_EXERCISE_
Read the records below and copy each line that contains "DGND".

_DATA PROVIDED_
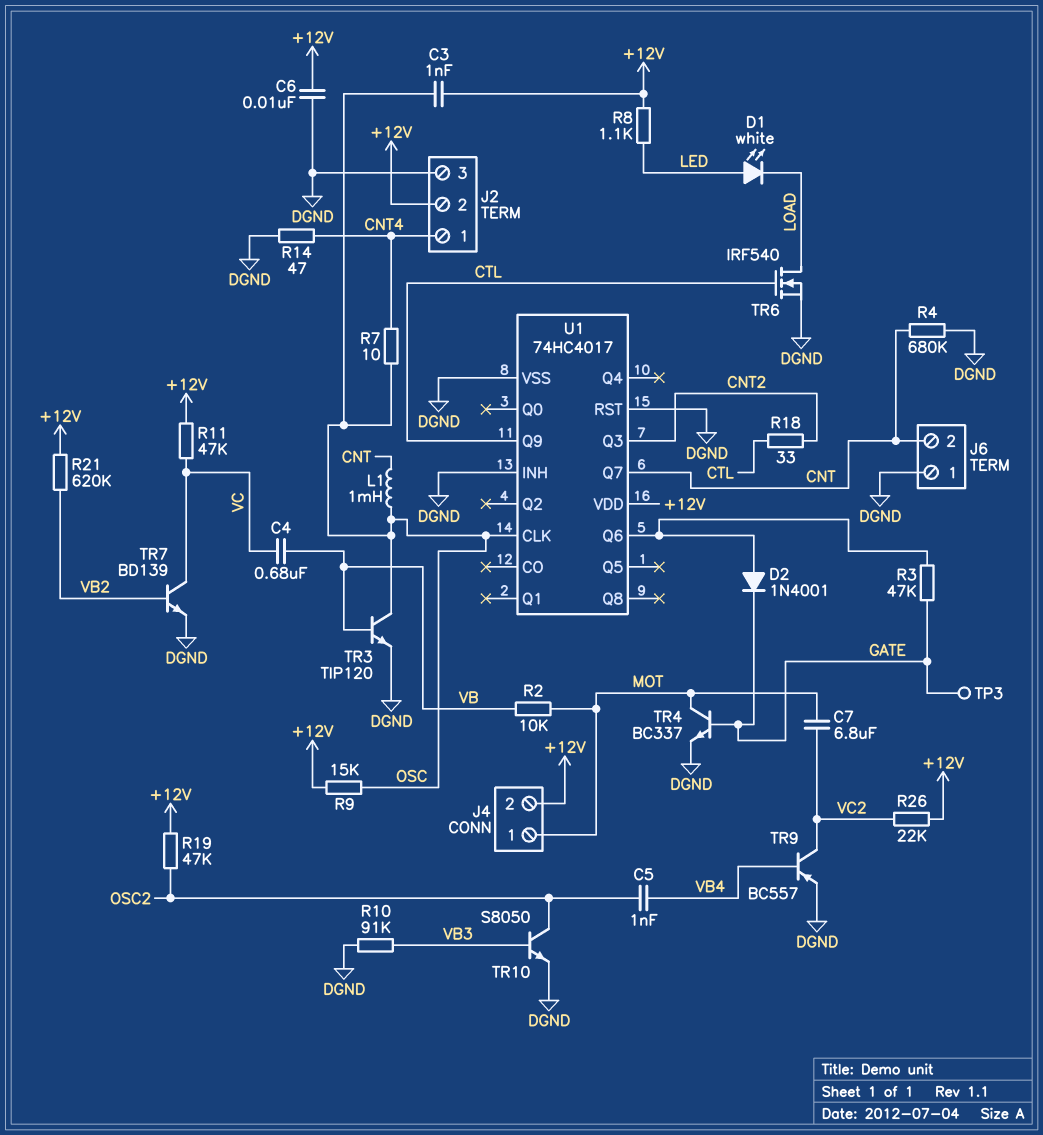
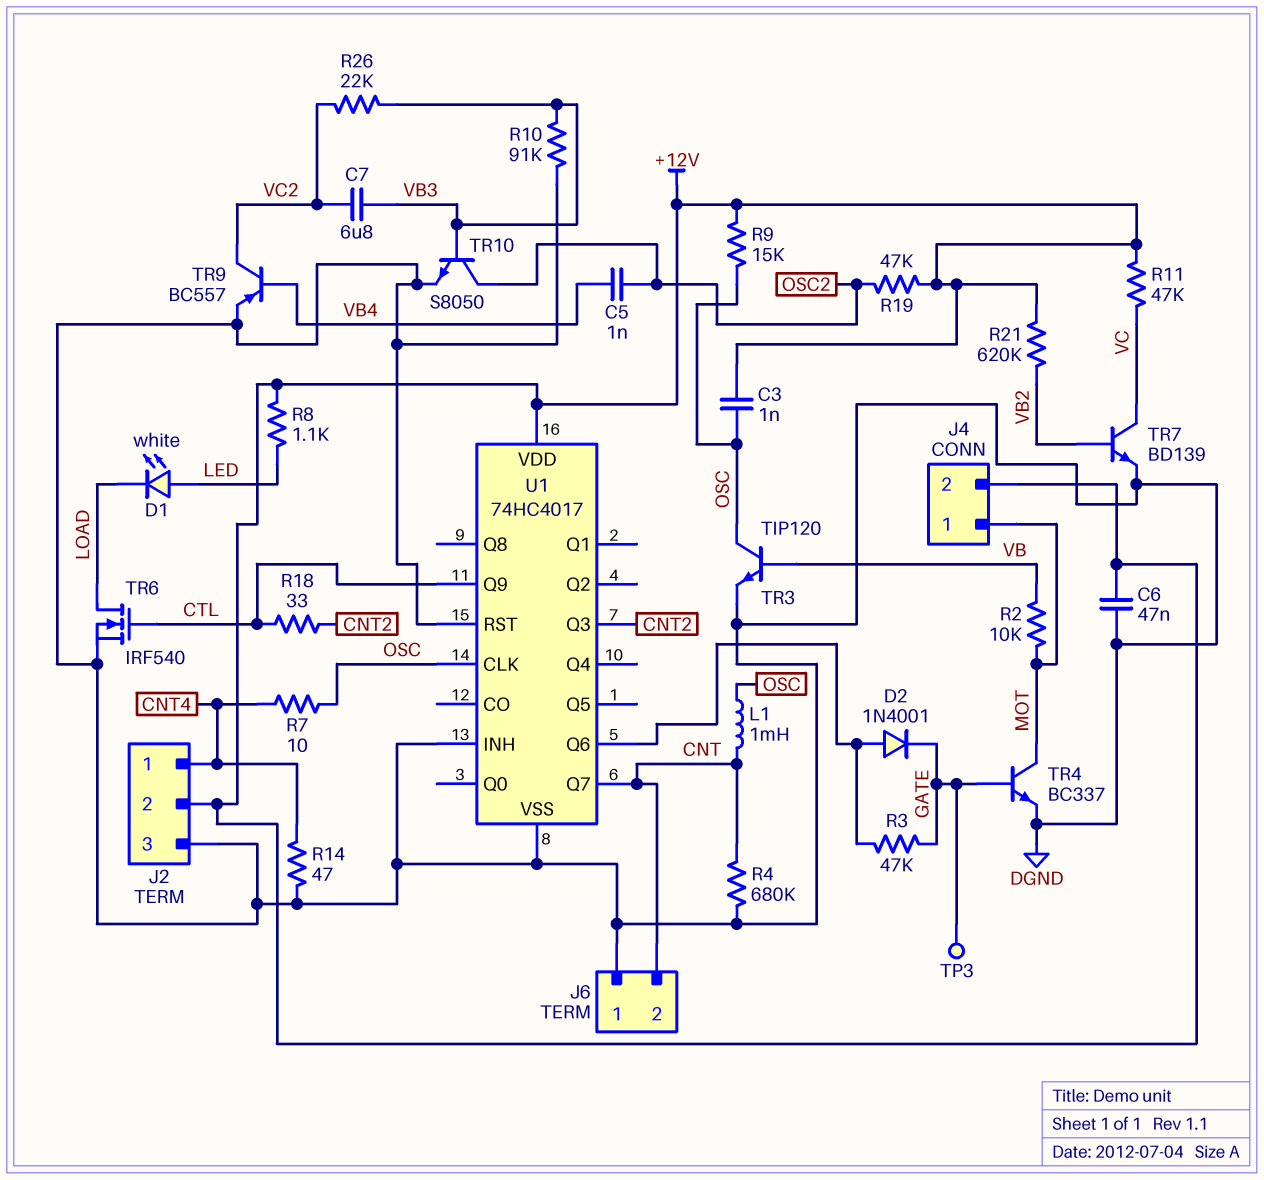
C4: 680nF (VB, VC) -> none
C6: 10nF (+12V, DGND) -> 47nF (+12V, DGND)
C7: 6.8uF (MOT, VC2) -> 6.8uF (VB3, VC2)
R26: 22k (+12V, VC2) -> 22k (VB3, VC2)

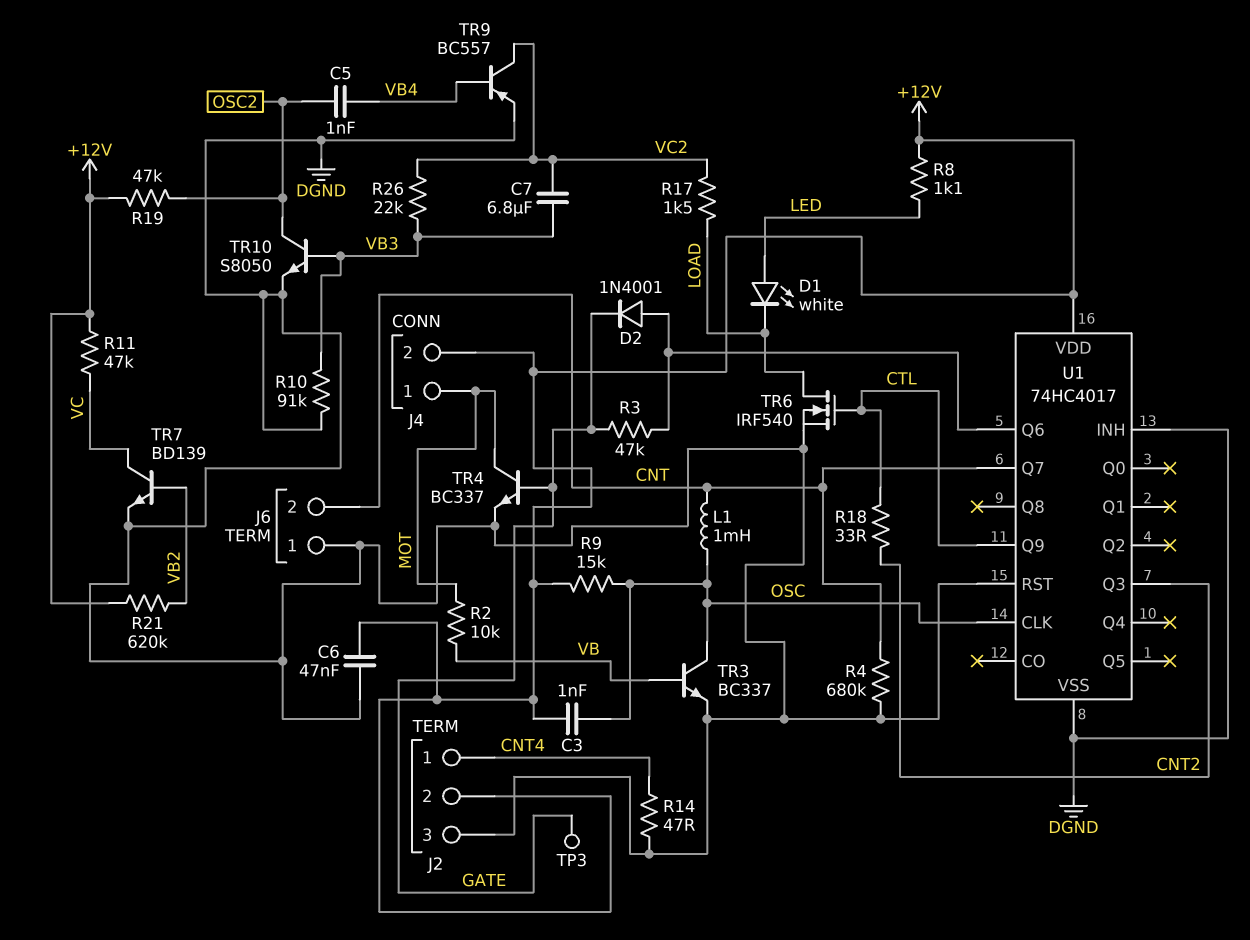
R7: 10 (CNT4, OSC) -> none
R17: none -> 1.5k (LOAD, VC2)
TR3: NPN TIP120 (B VB, C OSC, E DGND) -> NPN BC337 (B VB, C OSC, E DGND)

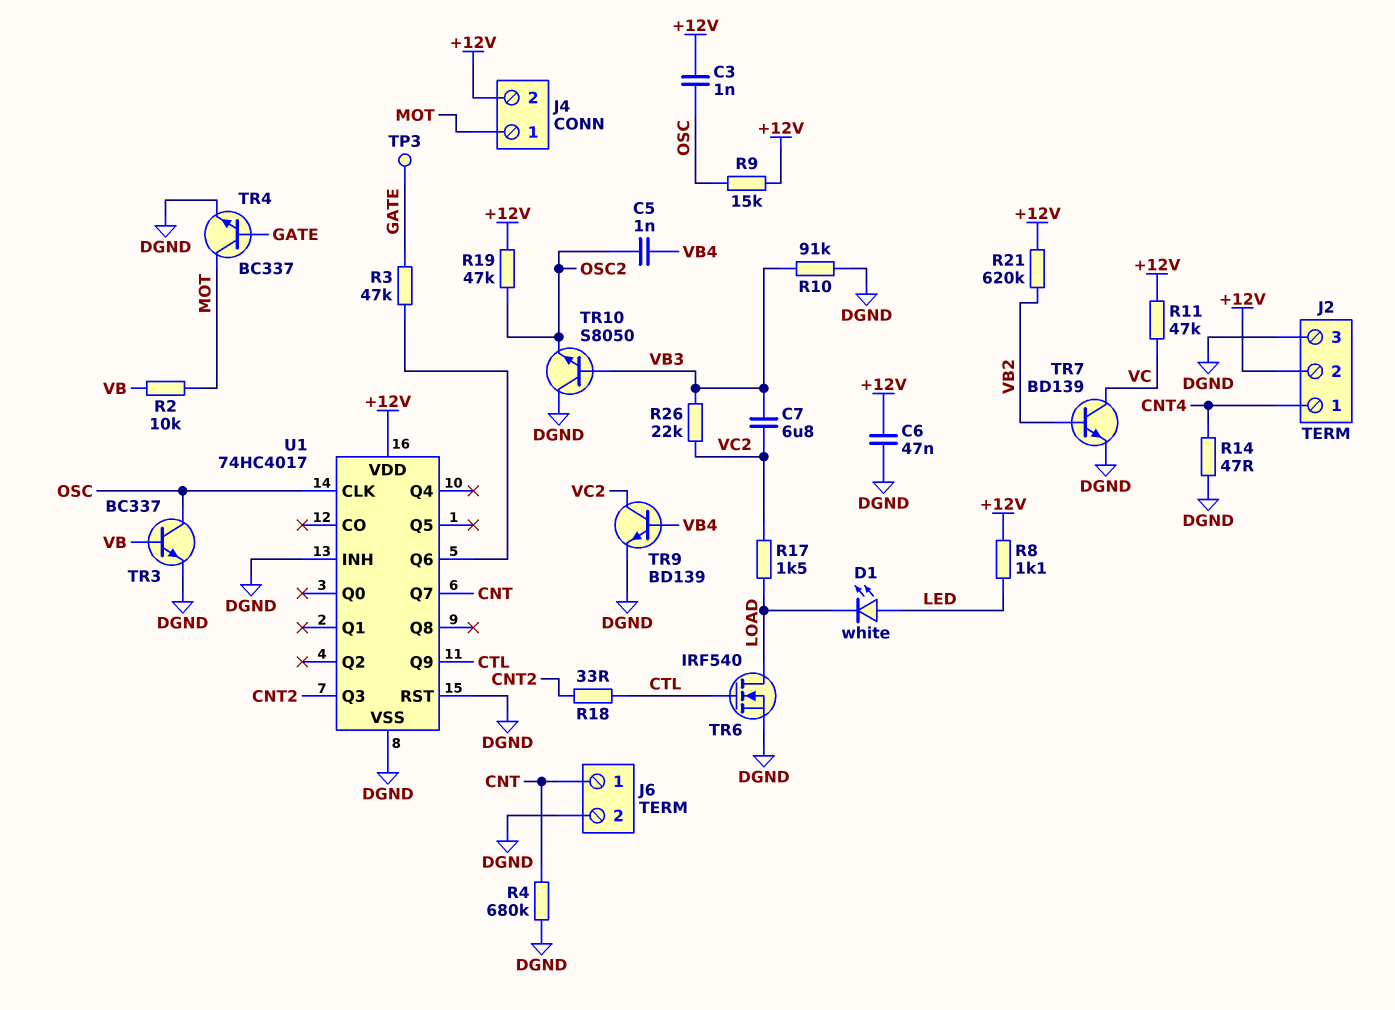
D2: diode 1N4001 (A U1/Q6, K GATE) -> none
J6 pin 1: DGND -> CNT
J6 pin 2: CNT -> DGND
L1: 1mH (CNT, OSC) -> none
TR9: PNP BC557 (B VB4, C VC2, E DGND) -> NPN BD139 (B VB4, C VC2, E DGND)
TR10: NPN S8050 (B VB3, C OSC2, E DGND) -> NPN S8050 (B VB3, C DGND, E OSC2)

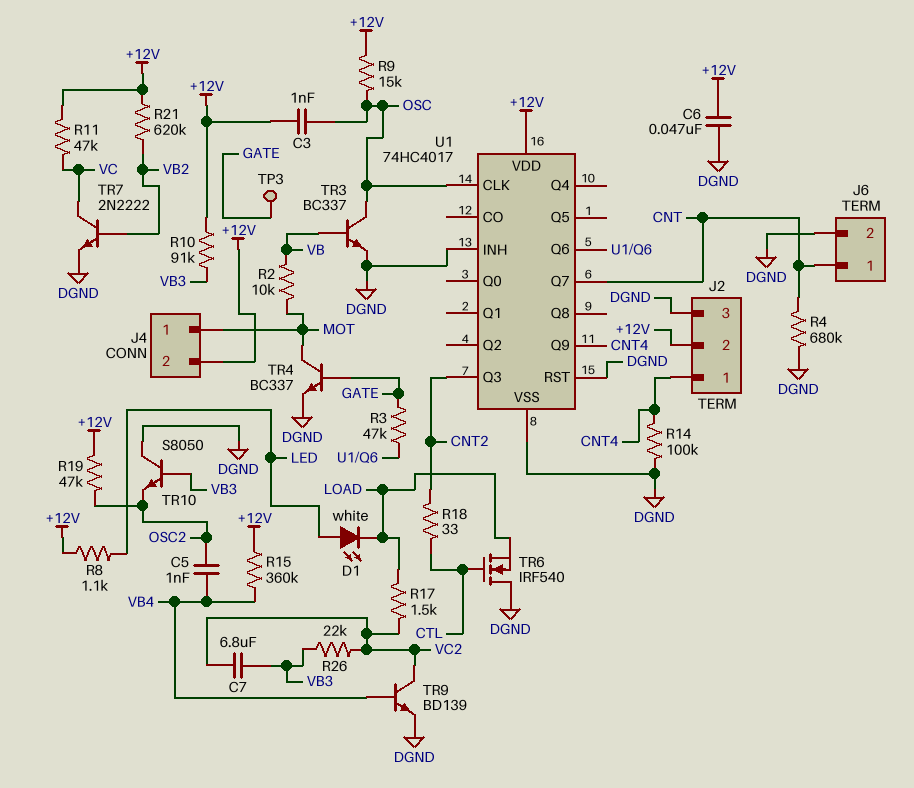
R10: 91k (DGND, VB3) -> 91k (+12V, VB3)
R14: 47 (CNT4, DGND) -> 100k (CNT4, DGND)
R15: none -> 360k (+12V, VB4)
TR6: NMOS IRF540 (G CTL, D LOAD, S DGND) -> NMOS IRF540 (G CTL, D DGND, S LOAD)
TR7: NPN BD139 (B VB2, C VC, E DGND) -> NPN 2N2222 (B VB2, C VC, E DGND)
U1 pin Q9: CTL -> CNT4

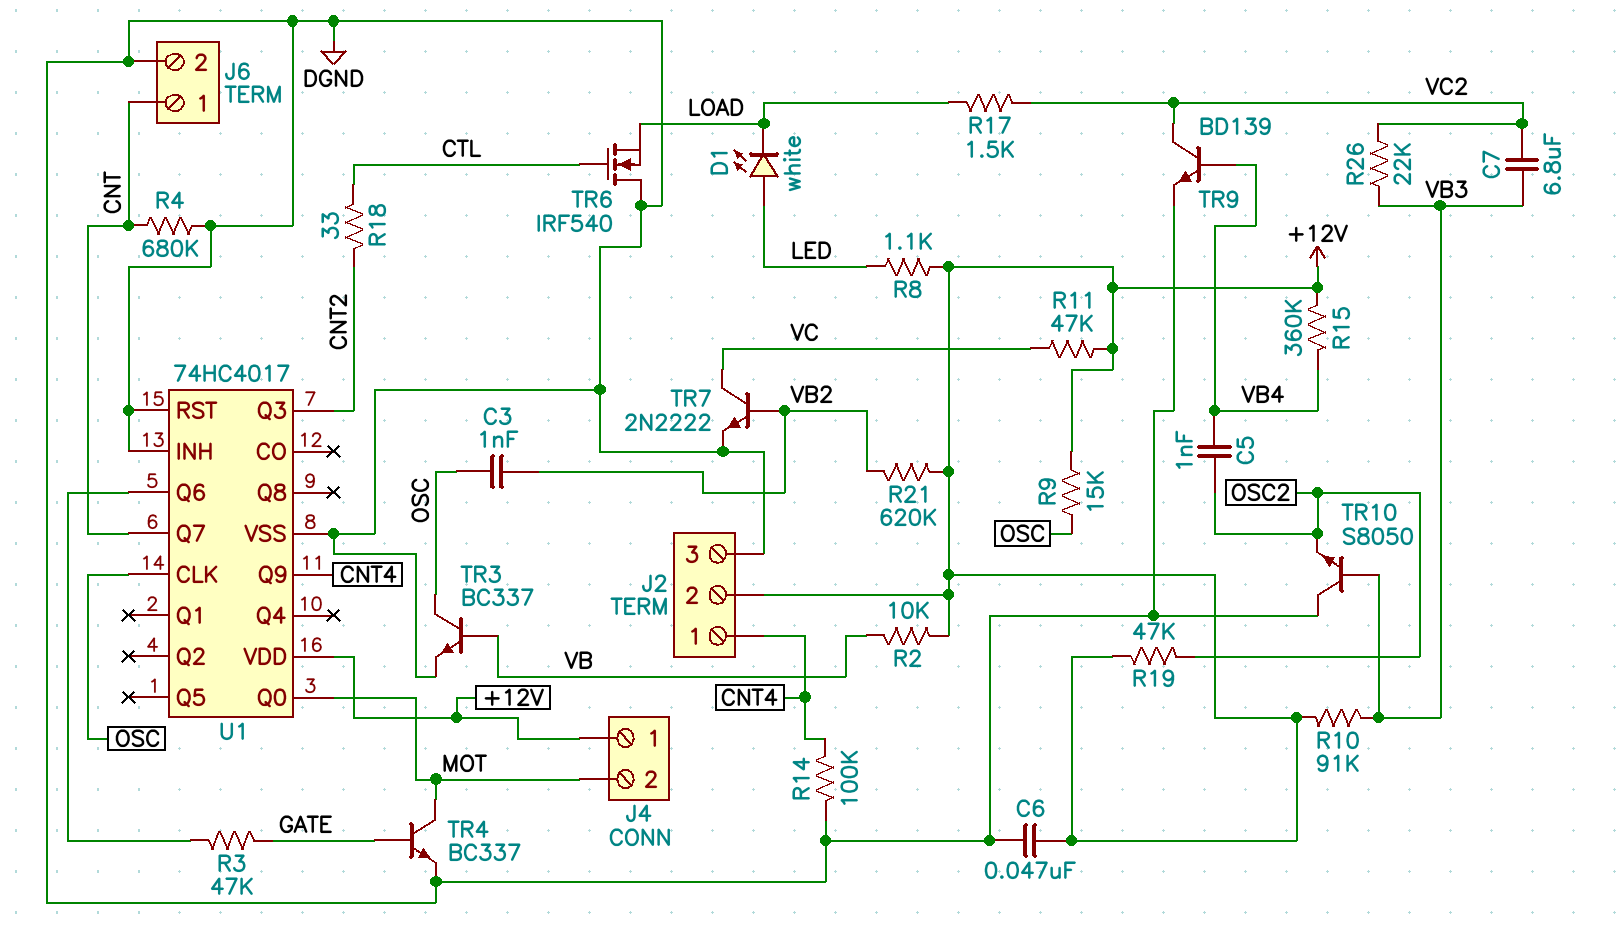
C3: 1nF (+12V, OSC) -> 1nF (OSC, VB2)
J4 pin 1: MOT -> +12V
J4 pin 2: +12V -> MOT
R2: 10k (MOT, VB) -> 10k (+12V, VB)
TP3: test point (GATE) -> none
U1 pin Q0: none -> MOT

_OUTPUT_
C6: 10nF (+12V, DGND) -> 47nF (+12V, DGND)
TR3: NPN TIP120 (B VB, C OSC, E DGND) -> NPN BC337 (B VB, C OSC, E DGND)
J6 pin 1: DGND -> CNT
J6 pin 2: CNT -> DGND
TR9: PNP BC557 (B VB4, C VC2, E DGND) -> NPN BD139 (B VB4, C VC2, E DGND)
TR10: NPN S8050 (B VB3, C OSC2, E DGND) -> NPN S8050 (B VB3, C DGND, E OSC2)
R10: 91k (DGND, VB3) -> 91k (+12V, VB3)
R14: 47 (CNT4, DGND) -> 100k (CNT4, DGND)
TR6: NMOS IRF540 (G CTL, D LOAD, S DGND) -> NMOS IRF540 (G CTL, D DGND, S LOAD)
TR7: NPN BD139 (B VB2, C VC, E DGND) -> NPN 2N2222 (B VB2, C VC, E DGND)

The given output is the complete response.